# Exercise prompt
Pick out every line in the material below that contains the string "kern".

# Records shown
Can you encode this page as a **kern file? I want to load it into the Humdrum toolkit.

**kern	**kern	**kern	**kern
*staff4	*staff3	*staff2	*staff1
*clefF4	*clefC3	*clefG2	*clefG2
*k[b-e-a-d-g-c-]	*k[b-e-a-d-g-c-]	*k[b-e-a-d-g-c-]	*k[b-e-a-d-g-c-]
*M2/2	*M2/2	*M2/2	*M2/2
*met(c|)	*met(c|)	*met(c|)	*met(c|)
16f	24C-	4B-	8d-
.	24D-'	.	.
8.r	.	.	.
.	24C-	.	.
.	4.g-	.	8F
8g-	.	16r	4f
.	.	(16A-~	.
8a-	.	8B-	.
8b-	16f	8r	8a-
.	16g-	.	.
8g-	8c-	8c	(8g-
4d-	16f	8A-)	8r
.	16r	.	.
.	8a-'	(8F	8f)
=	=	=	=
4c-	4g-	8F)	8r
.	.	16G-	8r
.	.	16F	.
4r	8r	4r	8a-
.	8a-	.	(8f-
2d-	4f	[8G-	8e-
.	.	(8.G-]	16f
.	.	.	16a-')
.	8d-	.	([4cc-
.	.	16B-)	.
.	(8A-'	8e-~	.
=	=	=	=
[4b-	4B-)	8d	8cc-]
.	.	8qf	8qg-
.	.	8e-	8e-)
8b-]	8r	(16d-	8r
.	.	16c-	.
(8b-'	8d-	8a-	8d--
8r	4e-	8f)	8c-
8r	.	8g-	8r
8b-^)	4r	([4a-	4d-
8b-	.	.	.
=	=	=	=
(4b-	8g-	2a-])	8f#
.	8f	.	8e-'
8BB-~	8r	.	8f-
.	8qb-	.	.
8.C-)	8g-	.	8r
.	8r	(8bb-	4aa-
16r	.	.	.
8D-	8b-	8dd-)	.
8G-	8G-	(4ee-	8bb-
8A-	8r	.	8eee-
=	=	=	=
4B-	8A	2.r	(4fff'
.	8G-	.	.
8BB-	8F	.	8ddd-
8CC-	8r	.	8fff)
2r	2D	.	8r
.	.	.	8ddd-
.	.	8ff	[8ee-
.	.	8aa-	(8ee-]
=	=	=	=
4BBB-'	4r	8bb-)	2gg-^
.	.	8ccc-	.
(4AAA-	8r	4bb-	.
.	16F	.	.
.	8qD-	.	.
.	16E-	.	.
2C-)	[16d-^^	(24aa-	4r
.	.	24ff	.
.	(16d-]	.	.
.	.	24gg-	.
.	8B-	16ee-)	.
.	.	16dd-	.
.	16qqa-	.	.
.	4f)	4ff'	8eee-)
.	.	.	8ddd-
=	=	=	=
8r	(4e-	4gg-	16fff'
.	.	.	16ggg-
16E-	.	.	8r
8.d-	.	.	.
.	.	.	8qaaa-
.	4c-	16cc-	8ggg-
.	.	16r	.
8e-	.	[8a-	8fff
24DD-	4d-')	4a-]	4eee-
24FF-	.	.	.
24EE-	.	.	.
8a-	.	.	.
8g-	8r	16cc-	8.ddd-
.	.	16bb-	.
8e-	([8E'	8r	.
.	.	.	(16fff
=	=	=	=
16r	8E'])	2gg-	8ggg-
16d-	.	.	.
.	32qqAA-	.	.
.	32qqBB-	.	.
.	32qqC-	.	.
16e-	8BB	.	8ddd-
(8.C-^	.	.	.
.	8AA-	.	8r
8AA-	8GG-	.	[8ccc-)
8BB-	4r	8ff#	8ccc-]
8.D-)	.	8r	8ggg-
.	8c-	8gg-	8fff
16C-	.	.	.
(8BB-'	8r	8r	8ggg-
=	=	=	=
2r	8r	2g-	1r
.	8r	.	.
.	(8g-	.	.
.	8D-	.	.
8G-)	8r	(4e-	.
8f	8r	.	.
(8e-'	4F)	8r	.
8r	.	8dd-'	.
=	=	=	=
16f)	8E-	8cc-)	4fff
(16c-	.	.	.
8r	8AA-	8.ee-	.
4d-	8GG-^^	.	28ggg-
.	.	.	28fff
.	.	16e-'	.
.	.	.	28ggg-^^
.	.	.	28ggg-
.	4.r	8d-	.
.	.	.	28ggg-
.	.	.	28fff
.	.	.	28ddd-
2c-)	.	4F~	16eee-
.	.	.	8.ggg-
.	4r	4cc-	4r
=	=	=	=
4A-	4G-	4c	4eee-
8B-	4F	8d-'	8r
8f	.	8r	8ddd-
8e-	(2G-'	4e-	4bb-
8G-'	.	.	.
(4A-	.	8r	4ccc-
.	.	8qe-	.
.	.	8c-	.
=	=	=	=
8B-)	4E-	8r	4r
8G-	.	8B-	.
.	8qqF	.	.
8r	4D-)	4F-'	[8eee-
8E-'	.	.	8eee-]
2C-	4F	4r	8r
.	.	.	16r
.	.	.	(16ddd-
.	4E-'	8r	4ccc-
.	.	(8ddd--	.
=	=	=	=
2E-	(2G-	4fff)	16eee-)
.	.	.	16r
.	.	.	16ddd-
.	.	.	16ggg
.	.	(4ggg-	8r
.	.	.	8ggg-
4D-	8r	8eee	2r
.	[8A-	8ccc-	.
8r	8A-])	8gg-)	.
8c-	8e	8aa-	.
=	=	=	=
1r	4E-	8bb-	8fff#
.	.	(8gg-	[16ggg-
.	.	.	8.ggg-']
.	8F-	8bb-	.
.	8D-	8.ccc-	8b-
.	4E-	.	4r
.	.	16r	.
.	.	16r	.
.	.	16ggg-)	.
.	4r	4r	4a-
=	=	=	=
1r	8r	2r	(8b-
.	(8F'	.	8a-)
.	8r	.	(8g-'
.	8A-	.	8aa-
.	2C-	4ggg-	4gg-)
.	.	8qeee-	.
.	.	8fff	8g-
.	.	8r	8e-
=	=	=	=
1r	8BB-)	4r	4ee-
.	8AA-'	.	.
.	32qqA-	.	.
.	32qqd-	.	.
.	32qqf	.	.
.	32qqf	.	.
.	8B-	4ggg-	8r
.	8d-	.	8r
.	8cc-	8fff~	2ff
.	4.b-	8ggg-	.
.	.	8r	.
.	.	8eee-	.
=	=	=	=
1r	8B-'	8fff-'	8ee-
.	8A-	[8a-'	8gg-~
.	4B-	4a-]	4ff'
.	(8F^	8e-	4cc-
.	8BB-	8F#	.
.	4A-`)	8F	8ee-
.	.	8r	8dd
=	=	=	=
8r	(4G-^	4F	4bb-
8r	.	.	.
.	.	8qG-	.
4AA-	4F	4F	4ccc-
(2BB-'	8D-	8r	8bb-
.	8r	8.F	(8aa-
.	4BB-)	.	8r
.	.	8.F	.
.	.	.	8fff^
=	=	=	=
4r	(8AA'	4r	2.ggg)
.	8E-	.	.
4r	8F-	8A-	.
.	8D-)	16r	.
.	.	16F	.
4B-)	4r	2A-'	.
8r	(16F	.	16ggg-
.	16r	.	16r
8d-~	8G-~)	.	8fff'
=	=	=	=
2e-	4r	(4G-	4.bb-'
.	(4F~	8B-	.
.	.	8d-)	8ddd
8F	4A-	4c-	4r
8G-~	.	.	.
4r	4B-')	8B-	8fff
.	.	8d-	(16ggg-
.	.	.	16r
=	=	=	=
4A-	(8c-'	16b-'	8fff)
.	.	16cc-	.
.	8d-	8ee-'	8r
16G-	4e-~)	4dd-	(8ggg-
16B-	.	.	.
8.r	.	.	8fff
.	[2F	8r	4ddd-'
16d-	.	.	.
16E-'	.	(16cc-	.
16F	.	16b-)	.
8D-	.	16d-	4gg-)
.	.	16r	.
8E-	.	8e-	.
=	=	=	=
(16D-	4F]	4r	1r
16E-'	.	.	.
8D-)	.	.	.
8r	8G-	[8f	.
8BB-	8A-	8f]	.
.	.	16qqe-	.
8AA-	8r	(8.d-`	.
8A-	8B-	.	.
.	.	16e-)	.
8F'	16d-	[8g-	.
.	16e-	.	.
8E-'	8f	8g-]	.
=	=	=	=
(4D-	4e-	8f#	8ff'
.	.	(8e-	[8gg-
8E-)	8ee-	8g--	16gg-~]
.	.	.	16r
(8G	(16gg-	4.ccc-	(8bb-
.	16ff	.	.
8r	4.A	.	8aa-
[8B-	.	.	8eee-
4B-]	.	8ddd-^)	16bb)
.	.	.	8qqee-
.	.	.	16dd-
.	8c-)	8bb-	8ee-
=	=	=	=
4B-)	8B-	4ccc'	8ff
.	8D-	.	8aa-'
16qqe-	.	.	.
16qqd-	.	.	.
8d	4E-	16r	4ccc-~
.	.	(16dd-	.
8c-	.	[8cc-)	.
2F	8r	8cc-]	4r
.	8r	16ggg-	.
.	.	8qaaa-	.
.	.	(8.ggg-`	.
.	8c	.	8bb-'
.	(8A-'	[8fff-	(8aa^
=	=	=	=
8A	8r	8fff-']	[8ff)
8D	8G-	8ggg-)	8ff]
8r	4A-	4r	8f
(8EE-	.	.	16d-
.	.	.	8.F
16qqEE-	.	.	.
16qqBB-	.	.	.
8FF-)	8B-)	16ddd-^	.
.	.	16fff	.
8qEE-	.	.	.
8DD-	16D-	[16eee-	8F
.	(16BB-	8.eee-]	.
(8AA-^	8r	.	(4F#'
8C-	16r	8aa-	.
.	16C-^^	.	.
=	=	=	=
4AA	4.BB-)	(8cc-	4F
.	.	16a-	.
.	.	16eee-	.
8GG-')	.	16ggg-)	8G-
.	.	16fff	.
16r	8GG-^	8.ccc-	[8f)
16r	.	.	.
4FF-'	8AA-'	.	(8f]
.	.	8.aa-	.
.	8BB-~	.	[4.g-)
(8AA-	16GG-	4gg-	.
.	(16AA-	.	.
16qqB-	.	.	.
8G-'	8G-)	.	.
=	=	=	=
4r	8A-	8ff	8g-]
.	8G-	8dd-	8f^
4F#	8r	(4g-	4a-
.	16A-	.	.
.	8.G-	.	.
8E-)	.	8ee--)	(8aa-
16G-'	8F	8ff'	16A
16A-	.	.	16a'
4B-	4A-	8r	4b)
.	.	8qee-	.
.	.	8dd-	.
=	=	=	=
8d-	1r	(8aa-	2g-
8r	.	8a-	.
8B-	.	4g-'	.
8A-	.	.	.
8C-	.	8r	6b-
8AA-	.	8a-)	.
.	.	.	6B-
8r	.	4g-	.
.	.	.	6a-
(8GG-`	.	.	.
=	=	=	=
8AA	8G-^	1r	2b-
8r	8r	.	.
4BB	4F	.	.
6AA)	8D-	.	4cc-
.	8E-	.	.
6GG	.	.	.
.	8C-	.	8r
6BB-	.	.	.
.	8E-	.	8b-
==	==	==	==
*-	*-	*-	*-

# Solution to this task
Can you encode this page as a **kern file? I want to load it into the Humdrum toolkit.
**kern	**kern	**kern	**kern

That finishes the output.